[START Exercise material]

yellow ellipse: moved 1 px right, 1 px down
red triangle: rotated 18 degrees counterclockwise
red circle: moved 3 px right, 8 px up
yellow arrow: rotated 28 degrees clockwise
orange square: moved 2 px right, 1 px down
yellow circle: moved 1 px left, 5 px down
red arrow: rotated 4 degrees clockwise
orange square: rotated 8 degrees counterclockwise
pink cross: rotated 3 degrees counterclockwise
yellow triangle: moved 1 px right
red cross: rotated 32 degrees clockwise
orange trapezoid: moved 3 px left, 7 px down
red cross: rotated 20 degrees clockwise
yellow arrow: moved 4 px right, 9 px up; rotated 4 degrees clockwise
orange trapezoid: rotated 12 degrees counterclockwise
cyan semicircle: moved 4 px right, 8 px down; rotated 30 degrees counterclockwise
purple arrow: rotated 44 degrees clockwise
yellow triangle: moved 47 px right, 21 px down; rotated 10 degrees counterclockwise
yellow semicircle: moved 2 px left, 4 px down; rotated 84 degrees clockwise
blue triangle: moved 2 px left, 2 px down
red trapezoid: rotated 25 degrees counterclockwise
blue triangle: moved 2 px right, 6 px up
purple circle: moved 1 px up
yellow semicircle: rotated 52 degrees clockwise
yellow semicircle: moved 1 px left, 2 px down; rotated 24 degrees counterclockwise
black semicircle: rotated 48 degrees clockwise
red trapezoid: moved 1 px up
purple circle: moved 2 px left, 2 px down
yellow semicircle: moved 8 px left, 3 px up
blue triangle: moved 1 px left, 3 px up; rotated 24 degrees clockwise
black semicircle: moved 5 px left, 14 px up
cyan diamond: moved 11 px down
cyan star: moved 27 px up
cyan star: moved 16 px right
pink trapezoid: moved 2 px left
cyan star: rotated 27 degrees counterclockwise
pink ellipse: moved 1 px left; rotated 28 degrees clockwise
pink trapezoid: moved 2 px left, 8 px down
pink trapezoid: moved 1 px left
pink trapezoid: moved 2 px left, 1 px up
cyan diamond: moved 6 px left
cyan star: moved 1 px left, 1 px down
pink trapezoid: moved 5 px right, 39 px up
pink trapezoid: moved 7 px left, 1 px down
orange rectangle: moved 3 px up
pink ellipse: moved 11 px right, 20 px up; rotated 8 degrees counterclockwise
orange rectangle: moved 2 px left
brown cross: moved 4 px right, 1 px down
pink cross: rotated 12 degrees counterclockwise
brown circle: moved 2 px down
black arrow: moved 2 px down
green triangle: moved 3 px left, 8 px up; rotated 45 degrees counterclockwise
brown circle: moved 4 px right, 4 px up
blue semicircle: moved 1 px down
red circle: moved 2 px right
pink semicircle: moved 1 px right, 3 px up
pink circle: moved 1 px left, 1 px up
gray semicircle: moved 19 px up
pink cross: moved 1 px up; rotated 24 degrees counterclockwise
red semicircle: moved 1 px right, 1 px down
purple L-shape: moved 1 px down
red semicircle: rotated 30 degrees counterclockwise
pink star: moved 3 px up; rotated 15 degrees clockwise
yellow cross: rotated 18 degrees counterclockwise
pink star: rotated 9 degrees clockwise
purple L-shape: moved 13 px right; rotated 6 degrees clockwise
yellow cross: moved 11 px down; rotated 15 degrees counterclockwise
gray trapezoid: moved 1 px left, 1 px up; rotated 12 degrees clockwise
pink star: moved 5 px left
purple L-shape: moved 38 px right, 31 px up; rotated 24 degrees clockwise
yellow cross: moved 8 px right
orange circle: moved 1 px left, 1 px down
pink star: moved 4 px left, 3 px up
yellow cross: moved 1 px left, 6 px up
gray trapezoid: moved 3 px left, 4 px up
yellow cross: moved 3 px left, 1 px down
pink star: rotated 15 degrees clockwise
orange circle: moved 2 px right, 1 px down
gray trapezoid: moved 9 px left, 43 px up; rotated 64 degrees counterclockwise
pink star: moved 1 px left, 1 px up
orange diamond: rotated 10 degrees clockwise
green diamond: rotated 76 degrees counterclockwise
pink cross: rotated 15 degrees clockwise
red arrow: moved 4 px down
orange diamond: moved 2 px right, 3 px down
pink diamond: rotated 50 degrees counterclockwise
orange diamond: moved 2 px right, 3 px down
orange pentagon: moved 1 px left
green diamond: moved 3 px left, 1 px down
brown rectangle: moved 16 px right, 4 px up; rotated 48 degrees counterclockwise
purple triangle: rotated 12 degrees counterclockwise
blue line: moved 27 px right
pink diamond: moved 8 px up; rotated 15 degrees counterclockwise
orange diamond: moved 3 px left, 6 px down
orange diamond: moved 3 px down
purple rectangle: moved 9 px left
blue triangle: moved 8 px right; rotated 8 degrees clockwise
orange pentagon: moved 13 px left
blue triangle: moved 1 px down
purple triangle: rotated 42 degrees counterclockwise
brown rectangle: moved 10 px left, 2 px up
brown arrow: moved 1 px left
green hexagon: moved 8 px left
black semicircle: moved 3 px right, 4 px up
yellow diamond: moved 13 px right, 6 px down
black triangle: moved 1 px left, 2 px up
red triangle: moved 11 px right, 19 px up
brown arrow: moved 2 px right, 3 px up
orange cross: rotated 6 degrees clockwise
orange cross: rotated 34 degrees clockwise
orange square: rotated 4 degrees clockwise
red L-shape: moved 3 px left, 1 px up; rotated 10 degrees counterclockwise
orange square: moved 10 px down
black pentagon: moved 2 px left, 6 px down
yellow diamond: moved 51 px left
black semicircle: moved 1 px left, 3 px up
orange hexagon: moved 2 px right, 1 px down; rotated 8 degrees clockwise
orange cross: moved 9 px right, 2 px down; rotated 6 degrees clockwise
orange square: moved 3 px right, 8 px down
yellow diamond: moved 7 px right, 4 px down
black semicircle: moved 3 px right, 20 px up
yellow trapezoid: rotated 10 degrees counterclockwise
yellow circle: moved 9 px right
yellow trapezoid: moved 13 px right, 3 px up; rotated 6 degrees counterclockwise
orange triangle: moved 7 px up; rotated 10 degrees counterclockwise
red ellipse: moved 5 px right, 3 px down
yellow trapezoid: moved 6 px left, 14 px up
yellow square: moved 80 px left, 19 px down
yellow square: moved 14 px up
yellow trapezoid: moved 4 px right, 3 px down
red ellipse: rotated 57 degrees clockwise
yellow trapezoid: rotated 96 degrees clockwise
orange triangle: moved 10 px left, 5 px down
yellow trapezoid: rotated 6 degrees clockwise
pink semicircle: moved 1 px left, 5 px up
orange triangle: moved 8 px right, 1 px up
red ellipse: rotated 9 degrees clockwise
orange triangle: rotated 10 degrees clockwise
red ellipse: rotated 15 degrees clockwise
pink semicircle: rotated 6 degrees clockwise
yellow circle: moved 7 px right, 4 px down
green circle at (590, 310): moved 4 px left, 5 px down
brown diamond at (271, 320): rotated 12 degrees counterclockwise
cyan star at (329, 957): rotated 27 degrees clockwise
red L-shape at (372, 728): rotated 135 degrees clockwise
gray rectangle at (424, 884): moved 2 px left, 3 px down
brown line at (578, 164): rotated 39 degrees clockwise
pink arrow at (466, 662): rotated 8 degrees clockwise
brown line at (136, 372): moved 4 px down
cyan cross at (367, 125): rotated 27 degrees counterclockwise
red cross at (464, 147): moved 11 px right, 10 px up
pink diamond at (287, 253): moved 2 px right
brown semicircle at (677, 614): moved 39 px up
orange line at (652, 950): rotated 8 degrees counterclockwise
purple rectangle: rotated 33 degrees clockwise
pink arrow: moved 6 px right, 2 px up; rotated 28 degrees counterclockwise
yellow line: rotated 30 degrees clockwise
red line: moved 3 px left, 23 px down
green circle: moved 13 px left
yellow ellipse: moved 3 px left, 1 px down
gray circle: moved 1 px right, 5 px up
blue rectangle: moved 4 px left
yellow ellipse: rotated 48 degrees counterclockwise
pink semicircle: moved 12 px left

[END Exercise material]

_Short problem_.
Arrange the rows from the first one up to and including the line with "pink ellipse: moved 1 px" as a JSON list of strings, one string per line, leaving out any blank lines.

_Task response_.
[
  "yellow ellipse: moved 1 px right, 1 px down",
  "red triangle: rotated 18 degrees counterclockwise",
  "red circle: moved 3 px right, 8 px up",
  "yellow arrow: rotated 28 degrees clockwise",
  "orange square: moved 2 px right, 1 px down",
  "yellow circle: moved 1 px left, 5 px down",
  "red arrow: rotated 4 degrees clockwise",
  "orange square: rotated 8 degrees counterclockwise",
  "pink cross: rotated 3 degrees counterclockwise",
  "yellow triangle: moved 1 px right",
  "red cross: rotated 32 degrees clockwise",
  "orange trapezoid: moved 3 px left, 7 px down",
  "red cross: rotated 20 degrees clockwise",
  "yellow arrow: moved 4 px right, 9 px up; rotated 4 degrees clockwise",
  "orange trapezoid: rotated 12 degrees counterclockwise",
  "cyan semicircle: moved 4 px right, 8 px down; rotated 30 degrees counterclockwise",
  "purple arrow: rotated 44 degrees clockwise",
  "yellow triangle: moved 47 px right, 21 px down; rotated 10 degrees counterclockwise",
  "yellow semicircle: moved 2 px left, 4 px down; rotated 84 degrees clockwise",
  "blue triangle: moved 2 px left, 2 px down",
  "red trapezoid: rotated 25 degrees counterclockwise",
  "blue triangle: moved 2 px right, 6 px up",
  "purple circle: moved 1 px up",
  "yellow semicircle: rotated 52 degrees clockwise",
  "yellow semicircle: moved 1 px left, 2 px down; rotated 24 degrees counterclockwise",
  "black semicircle: rotated 48 degrees clockwise",
  "red trapezoid: moved 1 px up",
  "purple circle: moved 2 px left, 2 px down",
  "yellow semicircle: moved 8 px left, 3 px up",
  "blue triangle: moved 1 px left, 3 px up; rotated 24 degrees clockwise",
  "black semicircle: moved 5 px left, 14 px up",
  "cyan diamond: moved 11 px down",
  "cyan star: moved 27 px up",
  "cyan star: moved 16 px right",
  "pink trapezoid: moved 2 px left",
  "cyan star: rotated 27 degrees counterclockwise",
  "pink ellipse: moved 1 px left; rotated 28 degrees clockwise"
]